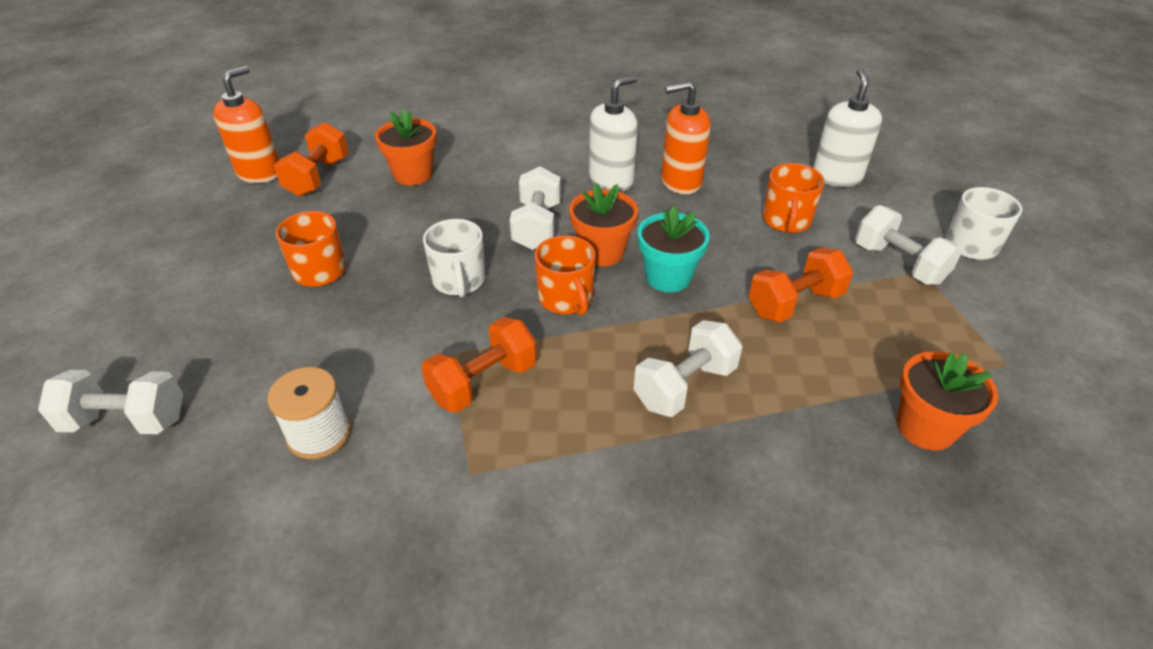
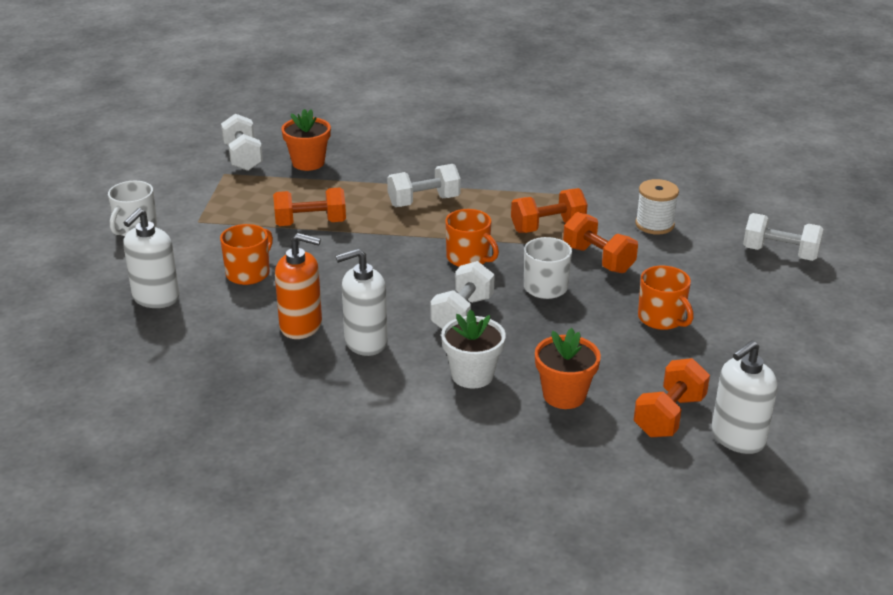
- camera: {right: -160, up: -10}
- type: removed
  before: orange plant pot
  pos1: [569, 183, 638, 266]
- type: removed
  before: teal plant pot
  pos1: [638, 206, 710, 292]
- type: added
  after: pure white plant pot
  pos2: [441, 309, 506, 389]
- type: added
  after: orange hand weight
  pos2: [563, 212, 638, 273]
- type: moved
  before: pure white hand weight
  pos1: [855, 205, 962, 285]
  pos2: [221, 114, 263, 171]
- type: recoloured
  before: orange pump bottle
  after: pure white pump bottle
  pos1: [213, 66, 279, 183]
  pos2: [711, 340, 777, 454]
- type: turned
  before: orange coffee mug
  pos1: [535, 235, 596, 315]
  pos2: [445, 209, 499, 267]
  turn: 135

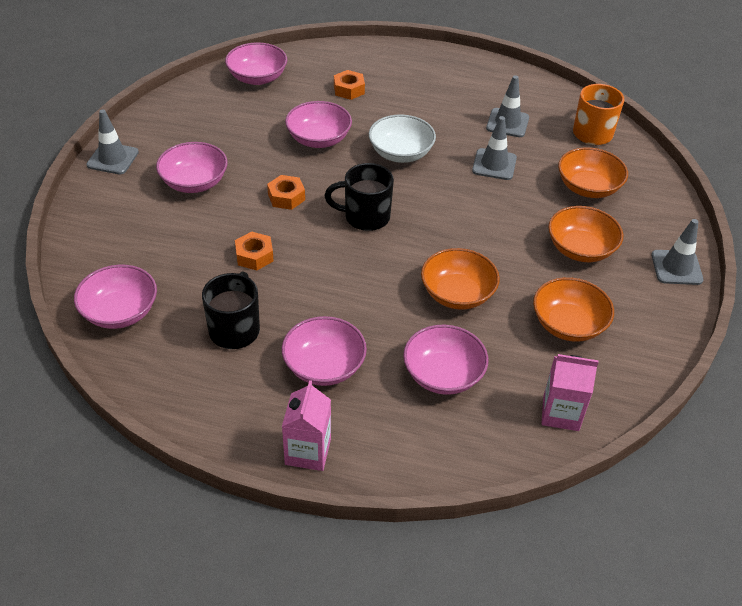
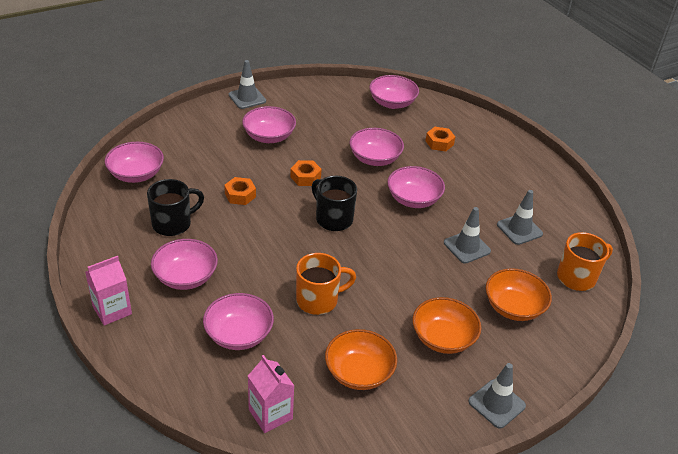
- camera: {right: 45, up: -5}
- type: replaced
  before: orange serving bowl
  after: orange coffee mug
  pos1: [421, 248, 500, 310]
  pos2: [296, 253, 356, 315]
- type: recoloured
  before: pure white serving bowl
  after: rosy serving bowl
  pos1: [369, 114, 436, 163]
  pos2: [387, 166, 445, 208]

□ □ □ □

Activity >> Here the job is to repeat the entries verbatim while leaving all pictures out.

Task result >>
- camera: {right: -160, up: -10}
- type: removed
  before: orange plant pot
  pos1: [569, 183, 638, 266]
- type: removed
  before: teal plant pot
  pos1: [638, 206, 710, 292]
- type: added
  after: pure white plant pot
  pos2: [441, 309, 506, 389]
- type: added
  after: orange hand weight
  pos2: [563, 212, 638, 273]
- type: moved
  before: pure white hand weight
  pos1: [855, 205, 962, 285]
  pos2: [221, 114, 263, 171]
- type: recoloured
  before: orange pump bottle
  after: pure white pump bottle
  pos1: [213, 66, 279, 183]
  pos2: [711, 340, 777, 454]
- type: turned
  before: orange coffee mug
  pos1: [535, 235, 596, 315]
  pos2: [445, 209, 499, 267]
  turn: 135

- camera: {right: 45, up: -5}
- type: replaced
  before: orange serving bowl
  after: orange coffee mug
  pos1: [421, 248, 500, 310]
  pos2: [296, 253, 356, 315]
- type: recoloured
  before: pure white serving bowl
  after: rosy serving bowl
  pos1: [369, 114, 436, 163]
  pos2: [387, 166, 445, 208]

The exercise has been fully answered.